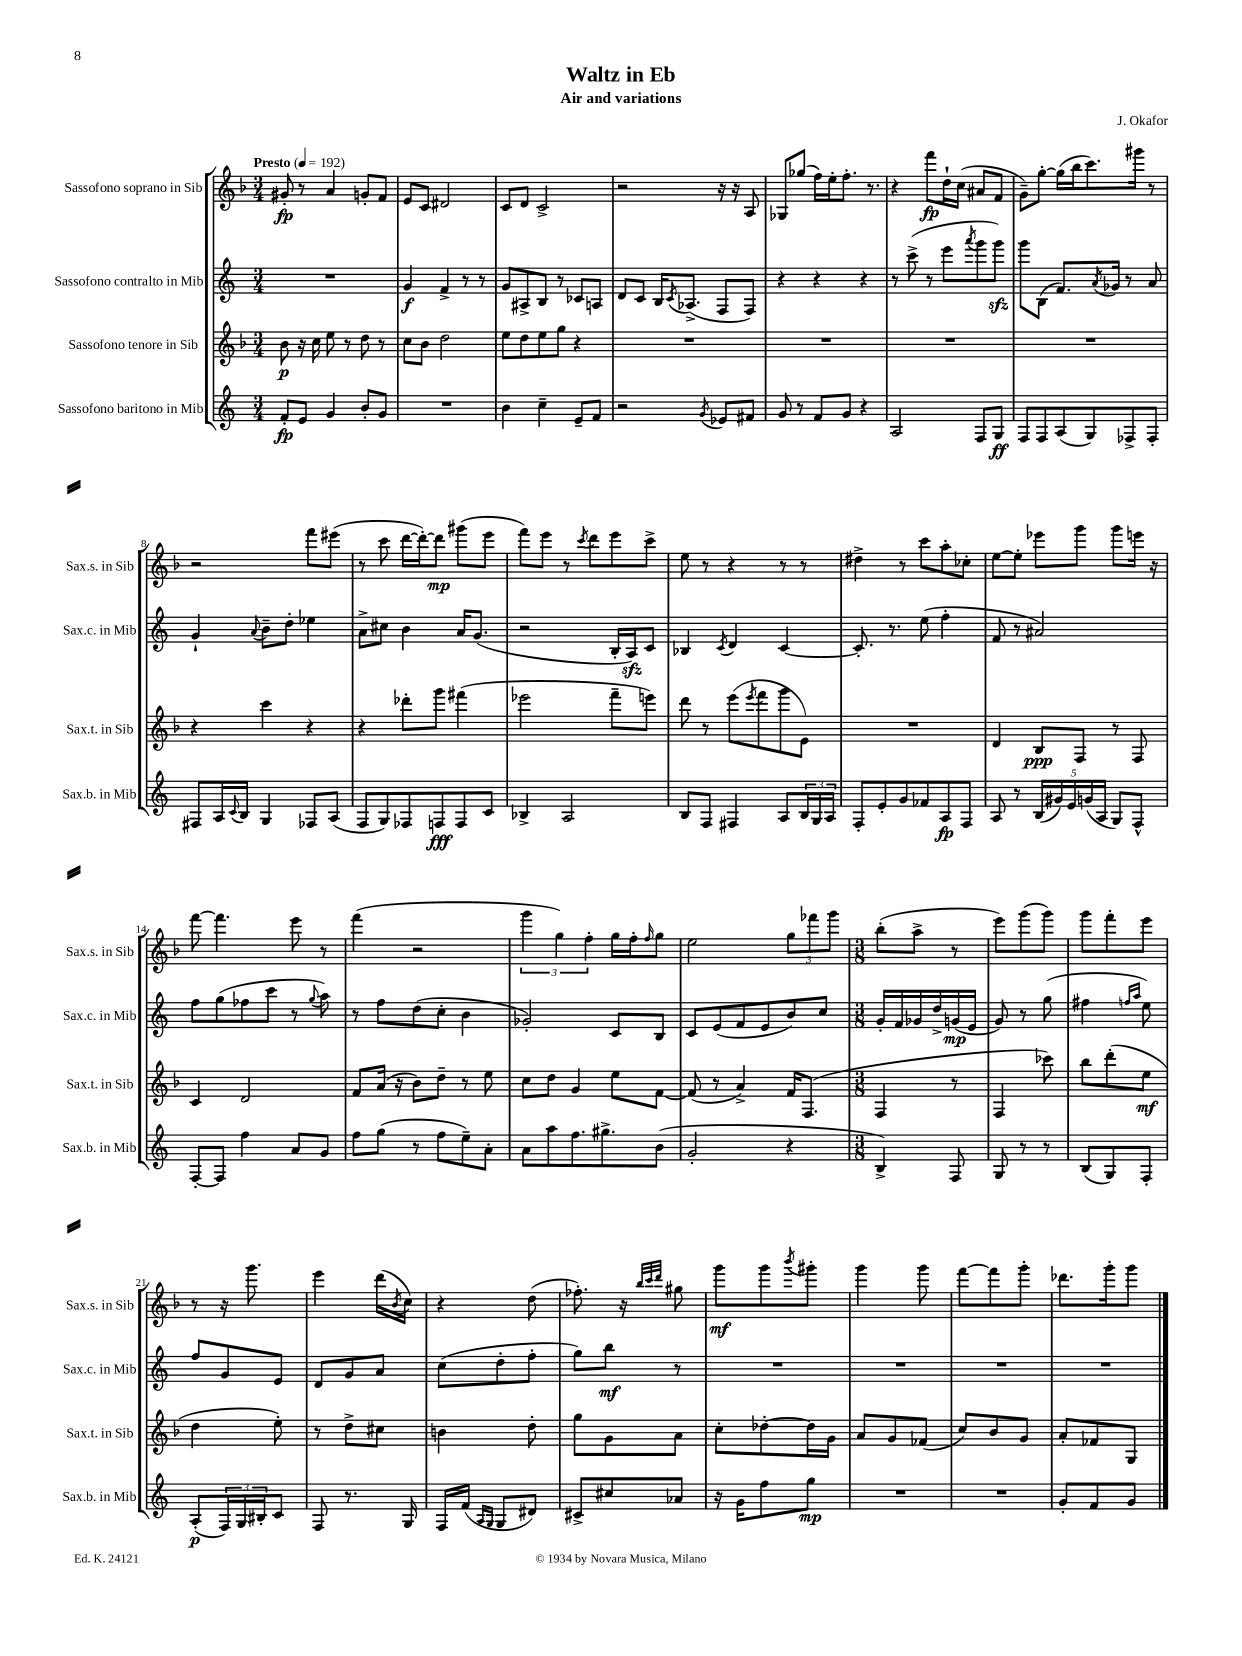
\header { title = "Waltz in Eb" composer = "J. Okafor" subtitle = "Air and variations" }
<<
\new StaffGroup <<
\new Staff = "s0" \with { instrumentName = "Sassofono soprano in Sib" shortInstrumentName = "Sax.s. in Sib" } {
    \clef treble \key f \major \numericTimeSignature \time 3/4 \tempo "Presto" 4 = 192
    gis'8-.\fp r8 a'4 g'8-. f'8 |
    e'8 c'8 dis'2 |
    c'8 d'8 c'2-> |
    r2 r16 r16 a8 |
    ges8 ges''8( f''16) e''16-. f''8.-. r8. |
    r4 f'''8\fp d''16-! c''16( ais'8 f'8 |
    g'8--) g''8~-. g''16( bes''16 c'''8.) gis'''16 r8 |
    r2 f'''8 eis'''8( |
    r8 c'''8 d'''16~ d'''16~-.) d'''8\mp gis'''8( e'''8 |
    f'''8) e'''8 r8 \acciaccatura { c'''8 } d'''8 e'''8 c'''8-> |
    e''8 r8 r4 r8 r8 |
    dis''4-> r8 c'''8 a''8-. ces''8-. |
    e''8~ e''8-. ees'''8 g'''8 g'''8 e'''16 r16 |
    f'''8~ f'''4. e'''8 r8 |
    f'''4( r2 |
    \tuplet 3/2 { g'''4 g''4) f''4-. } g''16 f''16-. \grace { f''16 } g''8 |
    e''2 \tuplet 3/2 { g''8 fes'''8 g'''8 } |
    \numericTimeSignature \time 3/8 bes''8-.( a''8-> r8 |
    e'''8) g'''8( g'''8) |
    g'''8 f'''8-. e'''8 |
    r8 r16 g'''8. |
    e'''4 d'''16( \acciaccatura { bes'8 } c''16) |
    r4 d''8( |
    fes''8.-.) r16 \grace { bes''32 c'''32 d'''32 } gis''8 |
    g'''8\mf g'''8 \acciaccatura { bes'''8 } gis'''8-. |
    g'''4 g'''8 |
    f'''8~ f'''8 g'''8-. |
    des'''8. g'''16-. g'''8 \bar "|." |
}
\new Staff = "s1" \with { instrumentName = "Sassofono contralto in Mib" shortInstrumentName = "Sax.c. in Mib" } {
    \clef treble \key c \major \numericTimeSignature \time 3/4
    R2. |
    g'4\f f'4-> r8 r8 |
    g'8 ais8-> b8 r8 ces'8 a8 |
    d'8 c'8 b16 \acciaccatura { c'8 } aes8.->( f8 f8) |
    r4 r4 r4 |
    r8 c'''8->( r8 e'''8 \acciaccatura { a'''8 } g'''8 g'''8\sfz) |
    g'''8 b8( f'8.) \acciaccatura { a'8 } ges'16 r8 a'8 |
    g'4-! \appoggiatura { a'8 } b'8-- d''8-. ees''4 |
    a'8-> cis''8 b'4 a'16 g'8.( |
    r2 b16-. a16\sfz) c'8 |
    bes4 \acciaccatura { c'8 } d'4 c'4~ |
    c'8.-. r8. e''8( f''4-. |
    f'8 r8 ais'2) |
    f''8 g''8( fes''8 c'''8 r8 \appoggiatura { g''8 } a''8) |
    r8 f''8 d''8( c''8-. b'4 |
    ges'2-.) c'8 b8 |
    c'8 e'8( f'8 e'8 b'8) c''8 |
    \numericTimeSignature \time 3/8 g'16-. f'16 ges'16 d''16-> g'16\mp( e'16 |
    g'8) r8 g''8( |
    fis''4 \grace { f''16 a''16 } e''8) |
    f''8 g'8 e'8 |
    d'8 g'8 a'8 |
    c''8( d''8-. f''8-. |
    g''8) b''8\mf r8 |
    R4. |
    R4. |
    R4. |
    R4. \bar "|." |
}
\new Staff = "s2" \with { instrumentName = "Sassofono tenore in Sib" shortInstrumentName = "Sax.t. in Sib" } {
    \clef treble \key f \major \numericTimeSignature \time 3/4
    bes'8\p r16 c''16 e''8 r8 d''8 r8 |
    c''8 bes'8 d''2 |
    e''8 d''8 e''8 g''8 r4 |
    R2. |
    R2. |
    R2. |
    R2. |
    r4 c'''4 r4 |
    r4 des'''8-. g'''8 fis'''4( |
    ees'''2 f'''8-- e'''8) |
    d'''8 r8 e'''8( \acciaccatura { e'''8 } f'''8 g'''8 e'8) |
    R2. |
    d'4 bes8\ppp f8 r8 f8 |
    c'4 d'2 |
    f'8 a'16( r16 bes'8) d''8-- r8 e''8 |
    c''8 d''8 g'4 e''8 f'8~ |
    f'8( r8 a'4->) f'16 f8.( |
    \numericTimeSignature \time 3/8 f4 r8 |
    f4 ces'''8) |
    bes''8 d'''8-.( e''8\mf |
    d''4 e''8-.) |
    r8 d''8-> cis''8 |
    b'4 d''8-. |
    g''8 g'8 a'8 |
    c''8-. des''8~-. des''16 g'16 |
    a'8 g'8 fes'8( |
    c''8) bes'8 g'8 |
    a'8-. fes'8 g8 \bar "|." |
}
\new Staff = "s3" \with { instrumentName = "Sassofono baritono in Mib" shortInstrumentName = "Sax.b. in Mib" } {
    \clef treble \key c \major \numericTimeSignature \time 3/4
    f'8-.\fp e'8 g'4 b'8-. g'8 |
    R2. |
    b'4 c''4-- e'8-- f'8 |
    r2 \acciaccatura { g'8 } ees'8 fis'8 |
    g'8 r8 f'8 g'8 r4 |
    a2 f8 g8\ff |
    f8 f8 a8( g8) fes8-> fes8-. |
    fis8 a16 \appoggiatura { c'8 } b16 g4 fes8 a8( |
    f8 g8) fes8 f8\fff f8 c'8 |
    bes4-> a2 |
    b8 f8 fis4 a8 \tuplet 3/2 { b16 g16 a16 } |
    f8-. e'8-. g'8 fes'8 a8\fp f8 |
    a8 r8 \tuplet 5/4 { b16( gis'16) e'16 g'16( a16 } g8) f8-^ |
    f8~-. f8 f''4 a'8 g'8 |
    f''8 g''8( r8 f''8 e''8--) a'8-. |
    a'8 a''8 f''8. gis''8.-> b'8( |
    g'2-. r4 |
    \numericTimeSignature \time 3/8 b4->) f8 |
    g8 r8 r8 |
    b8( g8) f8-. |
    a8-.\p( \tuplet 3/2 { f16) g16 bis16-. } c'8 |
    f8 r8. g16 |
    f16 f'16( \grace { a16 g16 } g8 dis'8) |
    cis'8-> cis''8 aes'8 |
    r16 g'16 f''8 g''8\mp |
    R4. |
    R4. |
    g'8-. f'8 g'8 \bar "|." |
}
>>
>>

* * * * *

Can you lay out the records as a JSON list of strings, one per line with blank lines left out, starting at their beginning and ending at the line that contains "ges'2-.) c'8 b8 |", with that line included? Leave the pictures out of the answer.

[
  "\\header { title = \"Waltz in Eb\" composer = \"J. Okafor\" subtitle = \"Air and variations\" }",
  "<<",
  "\\new StaffGroup <<",
  "\\new Staff = \"s0\" \\with { instrumentName = \"Sassofono soprano in Sib\" shortInstrumentName = \"Sax.s. in Sib\" } {",
  "    \\clef treble \\key f \\major \\numericTimeSignature \\time 3/4 \\tempo \"Presto\" 4 = 192",
  "    gis'8-.\\fp r8 a'4 g'8-. f'8 |",
  "    e'8 c'8 dis'2 |",
  "    c'8 d'8 c'2-> |",
  "    r2 r16 r16 a8 |",
  "    ges8 ges''8( f''16) e''16-. f''8.-. r8. |",
  "    r4 f'''8\\fp d''16-! c''16( ais'8 f'8 |",
  "    g'8--) g''8~-. g''16( bes''16 c'''8.) gis'''16 r8 |",
  "    r2 f'''8 eis'''8( |",
  "    r8 c'''8 d'''16~ d'''16~-.) d'''8\\mp gis'''8( e'''8 |",
  "    f'''8) e'''8 r8 \\acciaccatura { c'''8 } d'''8 e'''8 c'''8-> |",
  "    e''8 r8 r4 r8 r8 |",
  "    dis''4-> r8 c'''8 a''8-. ces''8-. |",
  "    e''8~ e''8-. ees'''8 g'''8 g'''8 e'''16 r16 |",
  "    f'''8~ f'''4. e'''8 r8 |",
  "    f'''4( r2 |",
  "    \\tuplet 3/2 { g'''4 g''4) f''4-. } g''16 f''16-. \\grace { f''16 } g''8 |",
  "    e''2 \\tuplet 3/2 { g''8 fes'''8 g'''8 } |",
  "    \\numericTimeSignature \\time 3/8 bes''8-.( a''8-> r8 |",
  "    e'''8) g'''8( g'''8) |",
  "    g'''8 f'''8-. e'''8 |",
  "    r8 r16 g'''8. |",
  "    e'''4 d'''16( \\acciaccatura { bes'8 } c''16) |",
  "    r4 d''8( |",
  "    fes''8.-.) r16 \\grace { bes''32 c'''32 d'''32 } gis''8 |",
  "    g'''8\\mf g'''8 \\acciaccatura { bes'''8 } gis'''8-. |",
  "    g'''4 g'''8 |",
  "    f'''8~ f'''8 g'''8-. |",
  "    des'''8. g'''16-. g'''8 \\bar \"|.\" |",
  "}",
  "\\new Staff = \"s1\" \\with { instrumentName = \"Sassofono contralto in Mib\" shortInstrumentName = \"Sax.c. in Mib\" } {",
  "    \\clef treble \\key c \\major \\numericTimeSignature \\time 3/4",
  "    R2. |",
  "    g'4\\f f'4-> r8 r8 |",
  "    g'8 ais8-> b8 r8 ces'8 a8 |",
  "    d'8 c'8 b16 \\acciaccatura { c'8 } aes8.->( f8 f8) |",
  "    r4 r4 r4 |",
  "    r8 c'''8->( r8 e'''8 \\acciaccatura { a'''8 } g'''8 g'''8\\sfz) |",
  "    g'''8 b8( f'8.) \\acciaccatura { a'8 } ges'16 r8 a'8 |",
  "    g'4-! \\appoggiatura { a'8 } b'8-- d''8-. ees''4 |",
  "    a'8-> cis''8 b'4 a'16 g'8.( |",
  "    r2 b16-. a16\\sfz) c'8 |",
  "    bes4 \\acciaccatura { c'8 } d'4 c'4~ |",
  "    c'8.-. r8. e''8( f''4-. |",
  "    f'8 r8 ais'2) |",
  "    f''8 g''8( fes''8 c'''8 r8 \\appoggiatura { g''8 } a''8) |",
  "    r8 f''8 d''8( c''8-. b'4 |",
  "    ges'2-.) c'8 b8 |"
]